Word for word, repeat each of the records below.
(INFORMATION PROVIDED begins)
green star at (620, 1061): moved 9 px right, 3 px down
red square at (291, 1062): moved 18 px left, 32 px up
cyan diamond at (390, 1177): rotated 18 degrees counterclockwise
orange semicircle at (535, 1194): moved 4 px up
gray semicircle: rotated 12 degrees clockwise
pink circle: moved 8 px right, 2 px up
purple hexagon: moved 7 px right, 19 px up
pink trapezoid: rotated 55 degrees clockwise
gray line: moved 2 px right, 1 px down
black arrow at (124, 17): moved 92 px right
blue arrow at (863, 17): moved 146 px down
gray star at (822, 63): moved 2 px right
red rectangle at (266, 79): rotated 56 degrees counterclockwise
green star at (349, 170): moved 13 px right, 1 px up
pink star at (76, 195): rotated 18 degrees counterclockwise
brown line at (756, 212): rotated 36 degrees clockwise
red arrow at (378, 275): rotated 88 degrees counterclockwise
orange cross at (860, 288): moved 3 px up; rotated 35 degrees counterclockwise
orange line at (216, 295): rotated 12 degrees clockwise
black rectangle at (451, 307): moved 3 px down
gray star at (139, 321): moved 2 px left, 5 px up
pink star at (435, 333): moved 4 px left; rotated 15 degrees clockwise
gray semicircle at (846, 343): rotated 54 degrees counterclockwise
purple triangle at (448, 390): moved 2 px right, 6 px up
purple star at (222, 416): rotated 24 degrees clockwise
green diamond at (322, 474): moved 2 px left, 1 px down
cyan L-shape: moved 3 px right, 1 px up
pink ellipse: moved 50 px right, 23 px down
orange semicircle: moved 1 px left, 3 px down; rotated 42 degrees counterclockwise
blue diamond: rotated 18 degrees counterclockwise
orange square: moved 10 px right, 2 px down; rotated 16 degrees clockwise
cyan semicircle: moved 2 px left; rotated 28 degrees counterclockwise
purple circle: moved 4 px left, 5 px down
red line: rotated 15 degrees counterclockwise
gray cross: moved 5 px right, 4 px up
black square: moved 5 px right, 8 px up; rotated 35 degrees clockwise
(INFORMATION PROVIDED ends)
_ANSWER TO THIS TASK_
green star at (620, 1061): moved 9 px right, 3 px down
red square at (291, 1062): moved 18 px left, 32 px up
cyan diamond at (390, 1177): rotated 18 degrees counterclockwise
orange semicircle at (535, 1194): moved 4 px up
gray semicircle: rotated 12 degrees clockwise
pink circle: moved 8 px right, 2 px up
purple hexagon: moved 7 px right, 19 px up
pink trapezoid: rotated 55 degrees clockwise
gray line: moved 2 px right, 1 px down
black arrow at (124, 17): moved 92 px right
blue arrow at (863, 17): moved 146 px down
gray star at (822, 63): moved 2 px right
red rectangle at (266, 79): rotated 56 degrees counterclockwise
green star at (349, 170): moved 13 px right, 1 px up
pink star at (76, 195): rotated 18 degrees counterclockwise
brown line at (756, 212): rotated 36 degrees clockwise
red arrow at (378, 275): rotated 88 degrees counterclockwise
orange cross at (860, 288): moved 3 px up; rotated 35 degrees counterclockwise
orange line at (216, 295): rotated 12 degrees clockwise
black rectangle at (451, 307): moved 3 px down
gray star at (139, 321): moved 2 px left, 5 px up
pink star at (435, 333): moved 4 px left; rotated 15 degrees clockwise
gray semicircle at (846, 343): rotated 54 degrees counterclockwise
purple triangle at (448, 390): moved 2 px right, 6 px up
purple star at (222, 416): rotated 24 degrees clockwise
green diamond at (322, 474): moved 2 px left, 1 px down
cyan L-shape: moved 3 px right, 1 px up
pink ellipse: moved 50 px right, 23 px down
orange semicircle: moved 1 px left, 3 px down; rotated 42 degrees counterclockwise
blue diamond: rotated 18 degrees counterclockwise
orange square: moved 10 px right, 2 px down; rotated 16 degrees clockwise
cyan semicircle: moved 2 px left; rotated 28 degrees counterclockwise
purple circle: moved 4 px left, 5 px down
red line: rotated 15 degrees counterclockwise
gray cross: moved 5 px right, 4 px up
black square: moved 5 px right, 8 px up; rotated 35 degrees clockwise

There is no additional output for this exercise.